### Your goal
Find every line below with the word "glue" in it, and copy each one.

### Information supplied
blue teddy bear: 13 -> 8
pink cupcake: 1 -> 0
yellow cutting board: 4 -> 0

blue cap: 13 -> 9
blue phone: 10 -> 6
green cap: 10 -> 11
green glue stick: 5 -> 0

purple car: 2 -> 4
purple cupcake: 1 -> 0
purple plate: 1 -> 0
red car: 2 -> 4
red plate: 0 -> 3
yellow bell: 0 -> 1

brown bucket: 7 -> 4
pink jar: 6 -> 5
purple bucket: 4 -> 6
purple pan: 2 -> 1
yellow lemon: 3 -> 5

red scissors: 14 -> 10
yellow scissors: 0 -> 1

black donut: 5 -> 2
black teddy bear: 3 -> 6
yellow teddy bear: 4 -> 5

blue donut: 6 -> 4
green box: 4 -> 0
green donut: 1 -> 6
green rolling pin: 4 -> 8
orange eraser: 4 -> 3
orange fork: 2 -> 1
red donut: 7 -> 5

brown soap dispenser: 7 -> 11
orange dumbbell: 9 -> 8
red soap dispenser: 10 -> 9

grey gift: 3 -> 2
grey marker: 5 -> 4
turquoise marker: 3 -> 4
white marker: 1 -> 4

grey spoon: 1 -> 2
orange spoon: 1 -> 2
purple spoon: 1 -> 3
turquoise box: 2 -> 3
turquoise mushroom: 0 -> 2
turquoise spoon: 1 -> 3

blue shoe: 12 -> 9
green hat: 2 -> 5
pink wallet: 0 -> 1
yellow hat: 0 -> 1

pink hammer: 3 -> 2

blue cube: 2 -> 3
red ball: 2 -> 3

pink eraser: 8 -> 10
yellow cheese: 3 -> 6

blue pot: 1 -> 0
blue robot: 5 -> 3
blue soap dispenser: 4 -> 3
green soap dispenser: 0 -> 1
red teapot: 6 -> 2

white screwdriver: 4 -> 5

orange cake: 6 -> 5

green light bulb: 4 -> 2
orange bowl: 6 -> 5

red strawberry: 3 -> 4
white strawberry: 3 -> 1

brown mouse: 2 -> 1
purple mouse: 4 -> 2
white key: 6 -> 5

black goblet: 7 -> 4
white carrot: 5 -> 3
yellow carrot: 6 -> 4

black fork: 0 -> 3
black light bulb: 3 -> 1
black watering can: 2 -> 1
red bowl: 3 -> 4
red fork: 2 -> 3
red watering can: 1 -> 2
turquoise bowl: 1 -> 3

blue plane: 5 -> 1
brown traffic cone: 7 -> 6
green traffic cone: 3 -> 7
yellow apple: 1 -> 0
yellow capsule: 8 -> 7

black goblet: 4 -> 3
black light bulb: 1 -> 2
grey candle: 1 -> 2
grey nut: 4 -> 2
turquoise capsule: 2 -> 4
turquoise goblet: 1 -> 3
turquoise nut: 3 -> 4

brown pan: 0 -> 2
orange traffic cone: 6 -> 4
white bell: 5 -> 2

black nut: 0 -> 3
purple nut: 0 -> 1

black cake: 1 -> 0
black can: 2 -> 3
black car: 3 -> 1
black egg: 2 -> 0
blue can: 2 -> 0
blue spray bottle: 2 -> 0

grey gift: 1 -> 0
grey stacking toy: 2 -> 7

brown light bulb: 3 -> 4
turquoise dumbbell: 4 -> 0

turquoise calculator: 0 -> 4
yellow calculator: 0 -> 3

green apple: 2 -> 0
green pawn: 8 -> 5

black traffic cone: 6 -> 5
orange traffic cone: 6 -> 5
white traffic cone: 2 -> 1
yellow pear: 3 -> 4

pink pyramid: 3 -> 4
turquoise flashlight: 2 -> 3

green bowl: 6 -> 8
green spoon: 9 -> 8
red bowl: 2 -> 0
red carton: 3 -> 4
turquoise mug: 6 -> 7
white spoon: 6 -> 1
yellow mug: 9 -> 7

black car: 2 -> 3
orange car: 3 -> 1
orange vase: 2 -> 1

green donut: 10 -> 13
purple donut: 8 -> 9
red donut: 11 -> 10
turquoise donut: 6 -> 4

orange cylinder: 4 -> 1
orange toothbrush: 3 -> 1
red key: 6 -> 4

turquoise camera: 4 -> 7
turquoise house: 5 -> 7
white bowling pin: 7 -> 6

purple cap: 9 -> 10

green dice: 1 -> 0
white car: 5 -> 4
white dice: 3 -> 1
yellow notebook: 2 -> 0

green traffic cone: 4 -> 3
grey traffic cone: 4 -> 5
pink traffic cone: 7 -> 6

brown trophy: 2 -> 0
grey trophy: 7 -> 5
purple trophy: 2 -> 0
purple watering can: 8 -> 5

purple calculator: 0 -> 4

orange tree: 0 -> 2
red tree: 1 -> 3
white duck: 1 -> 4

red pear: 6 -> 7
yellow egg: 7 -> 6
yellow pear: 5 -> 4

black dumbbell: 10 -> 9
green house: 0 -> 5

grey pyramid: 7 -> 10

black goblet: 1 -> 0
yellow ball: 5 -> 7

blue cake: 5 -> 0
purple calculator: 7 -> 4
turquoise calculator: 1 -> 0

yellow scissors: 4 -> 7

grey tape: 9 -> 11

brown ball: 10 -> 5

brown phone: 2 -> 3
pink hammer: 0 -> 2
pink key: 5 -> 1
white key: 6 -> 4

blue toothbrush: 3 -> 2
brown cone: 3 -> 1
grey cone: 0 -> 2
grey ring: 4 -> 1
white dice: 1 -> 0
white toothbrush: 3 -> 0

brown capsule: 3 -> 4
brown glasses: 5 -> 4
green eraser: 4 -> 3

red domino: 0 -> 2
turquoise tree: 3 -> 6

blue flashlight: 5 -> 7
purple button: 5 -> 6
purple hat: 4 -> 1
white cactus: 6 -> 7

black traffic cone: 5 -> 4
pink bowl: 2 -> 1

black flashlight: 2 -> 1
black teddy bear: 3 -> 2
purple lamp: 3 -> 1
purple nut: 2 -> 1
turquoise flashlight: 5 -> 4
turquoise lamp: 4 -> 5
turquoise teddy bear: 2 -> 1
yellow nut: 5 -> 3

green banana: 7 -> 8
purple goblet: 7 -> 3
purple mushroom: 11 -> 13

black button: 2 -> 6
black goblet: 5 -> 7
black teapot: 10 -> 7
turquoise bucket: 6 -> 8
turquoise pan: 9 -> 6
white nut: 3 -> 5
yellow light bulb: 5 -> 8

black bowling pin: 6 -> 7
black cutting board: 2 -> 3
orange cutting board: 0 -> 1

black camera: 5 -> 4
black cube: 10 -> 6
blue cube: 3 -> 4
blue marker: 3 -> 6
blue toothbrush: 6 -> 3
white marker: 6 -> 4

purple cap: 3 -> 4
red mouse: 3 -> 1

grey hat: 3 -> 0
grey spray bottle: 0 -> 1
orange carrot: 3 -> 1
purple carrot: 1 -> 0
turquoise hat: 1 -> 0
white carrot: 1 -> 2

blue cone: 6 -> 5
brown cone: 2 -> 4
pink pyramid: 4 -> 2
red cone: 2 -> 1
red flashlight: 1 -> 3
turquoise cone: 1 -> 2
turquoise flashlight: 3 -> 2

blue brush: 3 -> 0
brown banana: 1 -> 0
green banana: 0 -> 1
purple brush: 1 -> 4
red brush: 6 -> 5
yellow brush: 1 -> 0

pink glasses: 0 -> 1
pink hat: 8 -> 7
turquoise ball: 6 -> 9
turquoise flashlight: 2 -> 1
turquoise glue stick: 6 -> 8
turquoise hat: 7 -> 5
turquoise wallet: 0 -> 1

### Solved exercise
green glue stick: 5 -> 0
turquoise glue stick: 6 -> 8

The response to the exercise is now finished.